__What you have to do__:
From the line containing "IC6: SN75176 -> SP3485" down to the last line of the records below, restate each line word for word and leave out the rest.

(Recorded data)
▬▬▬▬▬▬

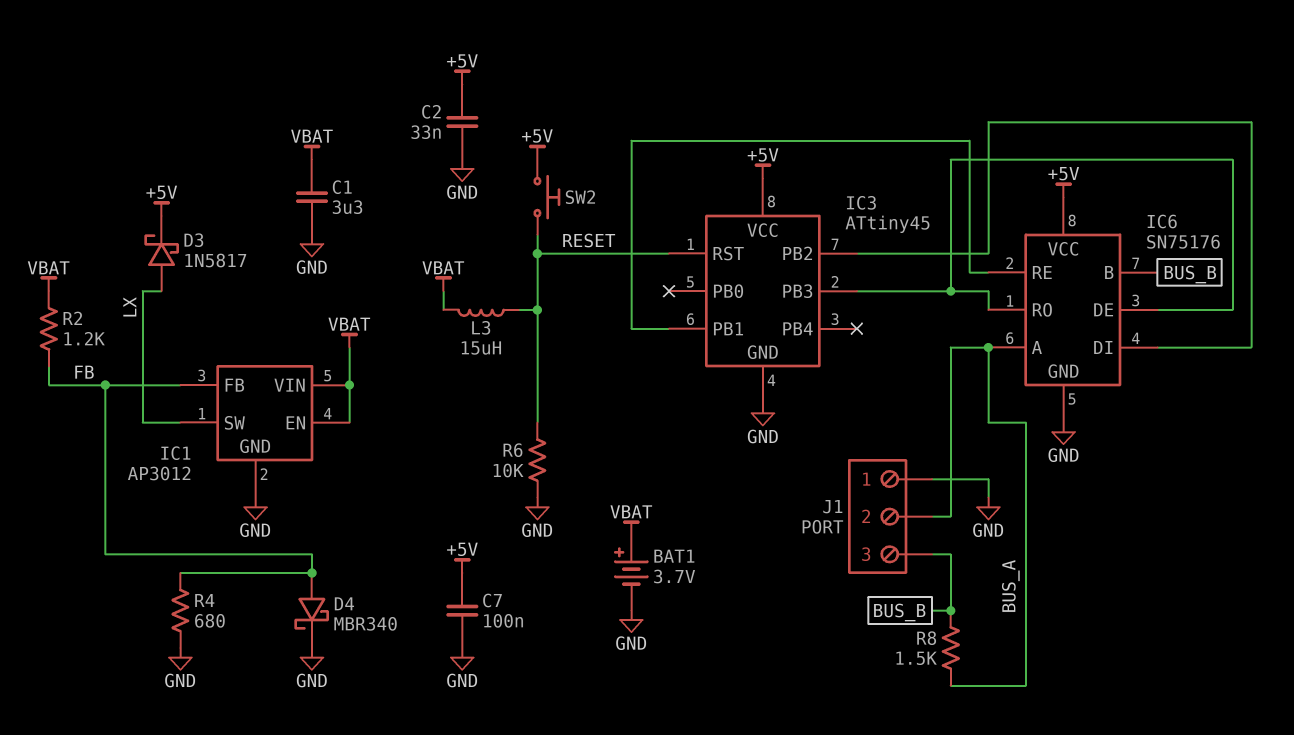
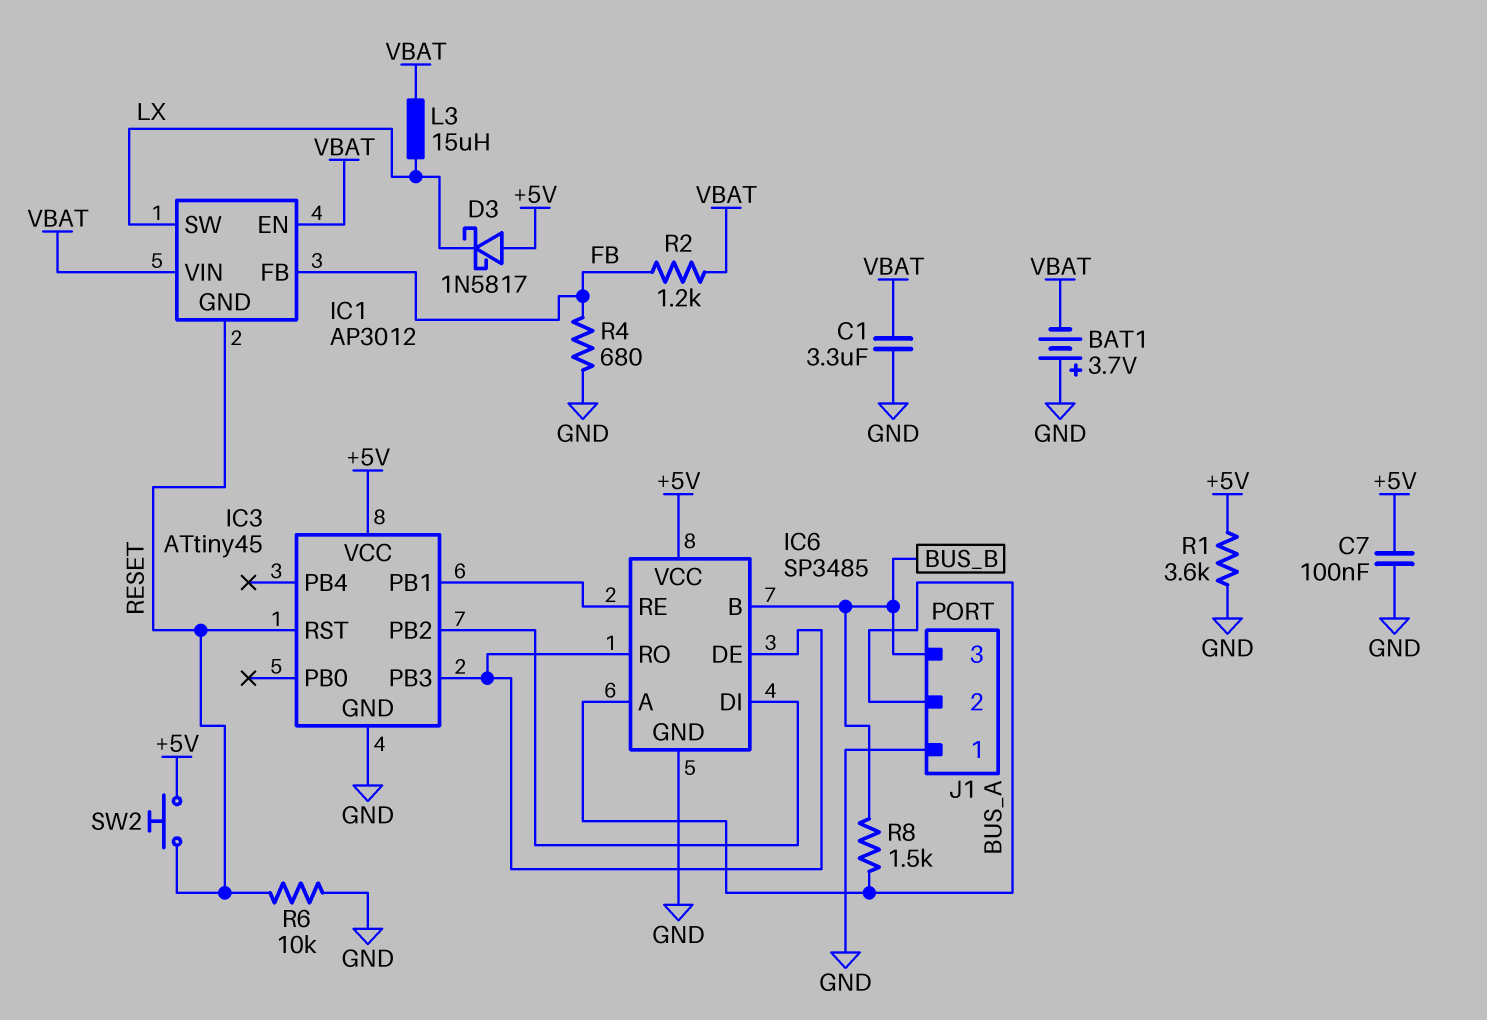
BAT1: 3.7V (plus VBAT, minus GND) -> 3.7V (plus GND, minus VBAT)
C2: 33nF (+5V, GND) -> none
D3: schottky 1N5817 (A LX, K +5V) -> schottky 1N5817 (A +5V, K LX)
D4: schottky MBR340 (A FB, K GND) -> none
IC1 pin GND: GND -> RESET
IC6: SN75176 -> SP3485
L3: 15uH (RESET, VBAT) -> 15uH (LX, VBAT)
R1: none -> 3.6k (+5V, GND)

▬▬▬▬▬▬

__Result of the exercise__:
IC6: SN75176 -> SP3485
L3: 15uH (RESET, VBAT) -> 15uH (LX, VBAT)
R1: none -> 3.6k (+5V, GND)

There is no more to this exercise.